*** Information given ***

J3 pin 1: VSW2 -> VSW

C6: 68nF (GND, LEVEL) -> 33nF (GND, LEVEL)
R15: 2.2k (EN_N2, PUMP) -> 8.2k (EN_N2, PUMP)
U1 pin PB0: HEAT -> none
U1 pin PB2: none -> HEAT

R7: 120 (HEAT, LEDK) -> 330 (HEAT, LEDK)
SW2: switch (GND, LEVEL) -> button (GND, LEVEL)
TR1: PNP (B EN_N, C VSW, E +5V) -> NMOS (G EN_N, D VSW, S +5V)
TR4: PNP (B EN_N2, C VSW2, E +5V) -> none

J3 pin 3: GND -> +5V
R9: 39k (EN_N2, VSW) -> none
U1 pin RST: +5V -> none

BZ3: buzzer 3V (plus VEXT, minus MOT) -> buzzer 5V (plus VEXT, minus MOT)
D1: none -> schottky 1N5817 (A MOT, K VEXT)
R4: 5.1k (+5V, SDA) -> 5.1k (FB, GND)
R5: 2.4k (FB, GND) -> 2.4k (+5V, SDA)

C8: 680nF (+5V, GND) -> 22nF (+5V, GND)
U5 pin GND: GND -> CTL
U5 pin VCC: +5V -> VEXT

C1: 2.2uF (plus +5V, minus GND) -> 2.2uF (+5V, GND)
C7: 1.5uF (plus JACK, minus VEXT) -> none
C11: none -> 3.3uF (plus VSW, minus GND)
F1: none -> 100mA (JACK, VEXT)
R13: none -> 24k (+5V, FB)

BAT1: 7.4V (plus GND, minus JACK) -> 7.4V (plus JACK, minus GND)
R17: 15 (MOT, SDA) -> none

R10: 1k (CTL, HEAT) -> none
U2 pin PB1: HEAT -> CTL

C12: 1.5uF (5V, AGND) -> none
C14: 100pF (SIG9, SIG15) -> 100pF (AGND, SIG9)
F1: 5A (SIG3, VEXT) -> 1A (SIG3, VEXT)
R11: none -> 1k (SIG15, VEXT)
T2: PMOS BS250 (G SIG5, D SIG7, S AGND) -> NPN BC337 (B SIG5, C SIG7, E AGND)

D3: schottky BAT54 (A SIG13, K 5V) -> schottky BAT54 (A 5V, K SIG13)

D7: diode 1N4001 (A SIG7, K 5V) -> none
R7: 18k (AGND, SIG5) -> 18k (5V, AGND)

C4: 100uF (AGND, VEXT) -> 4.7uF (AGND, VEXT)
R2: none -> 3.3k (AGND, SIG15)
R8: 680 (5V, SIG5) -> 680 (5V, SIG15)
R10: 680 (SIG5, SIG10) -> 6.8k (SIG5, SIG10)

*** End of Information given ***

## Exercise aim:
Write the lines out exactly, from the one with "R17: 15 (MOT, SDA) -> none" down to the last line of the listing, and leave out all others.

## Response:
R17: 15 (MOT, SDA) -> none

R10: 1k (CTL, HEAT) -> none
U2 pin PB1: HEAT -> CTL

C12: 1.5uF (5V, AGND) -> none
C14: 100pF (SIG9, SIG15) -> 100pF (AGND, SIG9)
F1: 5A (SIG3, VEXT) -> 1A (SIG3, VEXT)
R11: none -> 1k (SIG15, VEXT)
T2: PMOS BS250 (G SIG5, D SIG7, S AGND) -> NPN BC337 (B SIG5, C SIG7, E AGND)

D3: schottky BAT54 (A SIG13, K 5V) -> schottky BAT54 (A 5V, K SIG13)

D7: diode 1N4001 (A SIG7, K 5V) -> none
R7: 18k (AGND, SIG5) -> 18k (5V, AGND)

C4: 100uF (AGND, VEXT) -> 4.7uF (AGND, VEXT)
R2: none -> 3.3k (AGND, SIG15)
R8: 680 (5V, SIG5) -> 680 (5V, SIG15)
R10: 680 (SIG5, SIG10) -> 6.8k (SIG5, SIG10)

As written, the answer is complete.